◆ **What needs to be done**: Each line from the one holding "C105: none -> 1.5nF (CN104/2, TEMP)" to the end of the data below must be output verbatim, with no other lines.

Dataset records
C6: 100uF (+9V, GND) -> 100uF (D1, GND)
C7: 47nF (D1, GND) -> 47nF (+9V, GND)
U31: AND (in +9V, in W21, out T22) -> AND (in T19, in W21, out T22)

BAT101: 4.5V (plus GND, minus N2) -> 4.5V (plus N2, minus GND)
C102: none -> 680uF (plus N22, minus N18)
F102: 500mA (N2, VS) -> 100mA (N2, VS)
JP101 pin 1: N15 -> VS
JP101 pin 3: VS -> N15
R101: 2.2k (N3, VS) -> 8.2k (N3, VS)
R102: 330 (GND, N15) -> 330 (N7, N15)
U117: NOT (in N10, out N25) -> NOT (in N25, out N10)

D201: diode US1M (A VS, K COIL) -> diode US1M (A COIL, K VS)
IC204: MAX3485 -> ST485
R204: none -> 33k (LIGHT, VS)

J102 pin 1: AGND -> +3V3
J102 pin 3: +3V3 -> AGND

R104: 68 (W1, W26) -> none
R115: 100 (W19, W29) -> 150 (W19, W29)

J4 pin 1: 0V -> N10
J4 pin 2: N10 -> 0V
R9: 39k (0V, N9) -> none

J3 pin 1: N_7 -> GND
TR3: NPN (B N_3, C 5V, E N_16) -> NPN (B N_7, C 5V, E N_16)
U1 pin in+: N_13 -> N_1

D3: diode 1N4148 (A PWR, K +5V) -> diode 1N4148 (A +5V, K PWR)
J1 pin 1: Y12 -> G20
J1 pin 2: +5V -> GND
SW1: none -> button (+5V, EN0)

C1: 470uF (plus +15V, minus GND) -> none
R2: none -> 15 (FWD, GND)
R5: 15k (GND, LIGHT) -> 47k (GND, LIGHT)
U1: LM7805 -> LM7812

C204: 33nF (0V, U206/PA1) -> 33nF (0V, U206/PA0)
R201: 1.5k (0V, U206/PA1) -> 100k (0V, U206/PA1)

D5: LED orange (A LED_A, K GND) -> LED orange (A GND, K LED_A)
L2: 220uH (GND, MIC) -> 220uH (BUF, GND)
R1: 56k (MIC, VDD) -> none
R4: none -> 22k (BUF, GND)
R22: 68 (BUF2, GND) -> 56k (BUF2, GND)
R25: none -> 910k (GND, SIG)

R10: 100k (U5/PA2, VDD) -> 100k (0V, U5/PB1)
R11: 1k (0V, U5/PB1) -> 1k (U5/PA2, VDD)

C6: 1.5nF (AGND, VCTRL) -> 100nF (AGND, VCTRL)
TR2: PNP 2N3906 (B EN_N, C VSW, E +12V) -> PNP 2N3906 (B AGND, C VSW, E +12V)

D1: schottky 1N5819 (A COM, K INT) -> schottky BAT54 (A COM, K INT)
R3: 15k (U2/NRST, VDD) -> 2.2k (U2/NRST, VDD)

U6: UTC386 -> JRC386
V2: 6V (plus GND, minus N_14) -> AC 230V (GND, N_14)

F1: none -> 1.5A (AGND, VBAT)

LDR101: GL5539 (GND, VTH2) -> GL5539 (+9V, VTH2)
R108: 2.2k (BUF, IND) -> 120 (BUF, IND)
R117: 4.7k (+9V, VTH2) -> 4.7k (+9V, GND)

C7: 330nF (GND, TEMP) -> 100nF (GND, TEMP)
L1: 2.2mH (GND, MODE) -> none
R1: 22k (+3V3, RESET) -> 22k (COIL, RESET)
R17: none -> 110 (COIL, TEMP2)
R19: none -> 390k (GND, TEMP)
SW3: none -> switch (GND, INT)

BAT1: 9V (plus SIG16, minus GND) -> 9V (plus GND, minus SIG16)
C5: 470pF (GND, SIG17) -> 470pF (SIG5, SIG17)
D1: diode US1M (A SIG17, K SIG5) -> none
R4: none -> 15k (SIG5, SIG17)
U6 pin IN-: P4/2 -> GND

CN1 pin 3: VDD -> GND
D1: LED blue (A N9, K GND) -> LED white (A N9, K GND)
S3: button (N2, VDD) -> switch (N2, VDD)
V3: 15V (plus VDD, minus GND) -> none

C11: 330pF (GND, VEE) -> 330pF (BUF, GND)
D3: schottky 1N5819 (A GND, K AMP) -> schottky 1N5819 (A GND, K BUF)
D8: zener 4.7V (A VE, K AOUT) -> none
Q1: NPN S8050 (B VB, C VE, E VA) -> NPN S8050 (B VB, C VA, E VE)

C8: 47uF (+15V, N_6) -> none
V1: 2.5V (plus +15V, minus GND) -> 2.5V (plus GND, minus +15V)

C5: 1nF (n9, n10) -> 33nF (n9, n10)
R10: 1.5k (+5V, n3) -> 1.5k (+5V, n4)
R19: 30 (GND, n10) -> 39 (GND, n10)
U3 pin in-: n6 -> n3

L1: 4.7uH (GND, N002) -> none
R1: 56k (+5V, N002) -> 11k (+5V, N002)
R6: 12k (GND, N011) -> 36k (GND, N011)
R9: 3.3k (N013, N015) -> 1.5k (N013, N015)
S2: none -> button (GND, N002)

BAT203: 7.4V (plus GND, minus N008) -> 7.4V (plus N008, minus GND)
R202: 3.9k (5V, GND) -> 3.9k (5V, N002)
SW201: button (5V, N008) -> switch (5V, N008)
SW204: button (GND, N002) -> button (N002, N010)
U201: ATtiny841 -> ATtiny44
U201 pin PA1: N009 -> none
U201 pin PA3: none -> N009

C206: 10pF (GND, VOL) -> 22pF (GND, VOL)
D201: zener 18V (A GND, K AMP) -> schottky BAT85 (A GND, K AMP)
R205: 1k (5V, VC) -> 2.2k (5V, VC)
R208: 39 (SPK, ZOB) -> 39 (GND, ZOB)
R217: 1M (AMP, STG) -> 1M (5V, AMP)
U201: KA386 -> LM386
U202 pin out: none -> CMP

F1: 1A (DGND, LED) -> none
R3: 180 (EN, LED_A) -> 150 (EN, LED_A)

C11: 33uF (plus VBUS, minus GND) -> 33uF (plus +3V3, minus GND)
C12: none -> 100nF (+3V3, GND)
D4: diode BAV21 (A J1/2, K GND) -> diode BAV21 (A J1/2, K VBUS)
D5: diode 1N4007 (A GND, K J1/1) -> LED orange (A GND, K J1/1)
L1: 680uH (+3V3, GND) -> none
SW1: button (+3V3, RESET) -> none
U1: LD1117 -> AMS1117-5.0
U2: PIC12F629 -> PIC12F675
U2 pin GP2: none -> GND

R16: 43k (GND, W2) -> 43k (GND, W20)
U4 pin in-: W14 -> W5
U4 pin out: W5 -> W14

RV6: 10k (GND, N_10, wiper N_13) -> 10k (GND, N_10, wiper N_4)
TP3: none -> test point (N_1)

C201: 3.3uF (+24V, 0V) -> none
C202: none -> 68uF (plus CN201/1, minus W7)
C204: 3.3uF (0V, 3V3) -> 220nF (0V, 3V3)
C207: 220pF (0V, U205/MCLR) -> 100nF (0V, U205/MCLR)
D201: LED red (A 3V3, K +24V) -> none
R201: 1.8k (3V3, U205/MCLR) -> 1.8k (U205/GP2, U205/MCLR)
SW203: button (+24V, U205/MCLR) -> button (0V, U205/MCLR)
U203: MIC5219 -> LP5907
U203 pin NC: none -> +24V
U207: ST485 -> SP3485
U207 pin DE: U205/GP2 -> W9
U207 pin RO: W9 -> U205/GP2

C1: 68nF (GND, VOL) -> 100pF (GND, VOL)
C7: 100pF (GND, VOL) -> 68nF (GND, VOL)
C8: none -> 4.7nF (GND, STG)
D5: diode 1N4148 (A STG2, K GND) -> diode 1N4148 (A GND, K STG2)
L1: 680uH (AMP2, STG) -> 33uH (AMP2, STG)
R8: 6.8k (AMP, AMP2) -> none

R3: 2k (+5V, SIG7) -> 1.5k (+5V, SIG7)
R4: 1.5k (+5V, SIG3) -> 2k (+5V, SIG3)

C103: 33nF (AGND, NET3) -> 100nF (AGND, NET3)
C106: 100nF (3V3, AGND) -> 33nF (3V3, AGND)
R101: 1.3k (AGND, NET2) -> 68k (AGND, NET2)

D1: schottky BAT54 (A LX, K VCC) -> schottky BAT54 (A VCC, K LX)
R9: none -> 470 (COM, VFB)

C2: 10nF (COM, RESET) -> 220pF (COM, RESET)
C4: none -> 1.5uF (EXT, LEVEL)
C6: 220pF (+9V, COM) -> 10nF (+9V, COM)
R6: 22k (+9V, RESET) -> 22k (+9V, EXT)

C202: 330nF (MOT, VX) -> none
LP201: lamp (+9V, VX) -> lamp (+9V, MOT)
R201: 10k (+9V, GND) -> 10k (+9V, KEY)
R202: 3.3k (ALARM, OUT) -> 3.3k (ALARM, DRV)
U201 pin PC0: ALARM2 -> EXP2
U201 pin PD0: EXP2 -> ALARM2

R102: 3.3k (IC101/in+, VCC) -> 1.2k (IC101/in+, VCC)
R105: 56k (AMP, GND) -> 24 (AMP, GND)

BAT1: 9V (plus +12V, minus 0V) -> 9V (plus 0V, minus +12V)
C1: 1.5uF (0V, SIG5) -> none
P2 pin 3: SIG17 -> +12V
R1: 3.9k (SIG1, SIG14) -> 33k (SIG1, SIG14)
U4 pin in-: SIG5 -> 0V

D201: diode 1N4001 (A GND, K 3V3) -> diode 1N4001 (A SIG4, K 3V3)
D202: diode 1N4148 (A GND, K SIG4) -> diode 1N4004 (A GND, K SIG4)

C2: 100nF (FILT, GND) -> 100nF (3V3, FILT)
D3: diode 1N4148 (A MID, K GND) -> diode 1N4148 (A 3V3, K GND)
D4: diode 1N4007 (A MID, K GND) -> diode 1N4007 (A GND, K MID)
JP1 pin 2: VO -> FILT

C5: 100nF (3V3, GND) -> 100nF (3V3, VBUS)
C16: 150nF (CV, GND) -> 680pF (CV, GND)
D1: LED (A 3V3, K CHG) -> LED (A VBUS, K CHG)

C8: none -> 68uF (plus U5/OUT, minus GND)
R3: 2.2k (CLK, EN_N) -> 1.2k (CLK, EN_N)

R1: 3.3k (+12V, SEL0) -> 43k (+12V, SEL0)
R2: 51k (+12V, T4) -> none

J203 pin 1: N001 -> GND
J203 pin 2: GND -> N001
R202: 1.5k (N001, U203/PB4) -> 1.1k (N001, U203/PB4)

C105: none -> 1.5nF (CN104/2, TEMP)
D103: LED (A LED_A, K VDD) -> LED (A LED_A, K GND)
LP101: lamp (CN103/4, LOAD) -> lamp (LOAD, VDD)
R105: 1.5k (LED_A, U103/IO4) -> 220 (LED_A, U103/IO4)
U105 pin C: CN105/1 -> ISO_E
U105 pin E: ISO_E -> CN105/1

◆ **Answer to this task**:
C105: none -> 1.5nF (CN104/2, TEMP)
D103: LED (A LED_A, K VDD) -> LED (A LED_A, K GND)
LP101: lamp (CN103/4, LOAD) -> lamp (LOAD, VDD)
R105: 1.5k (LED_A, U103/IO4) -> 220 (LED_A, U103/IO4)
U105 pin C: CN105/1 -> ISO_E
U105 pin E: ISO_E -> CN105/1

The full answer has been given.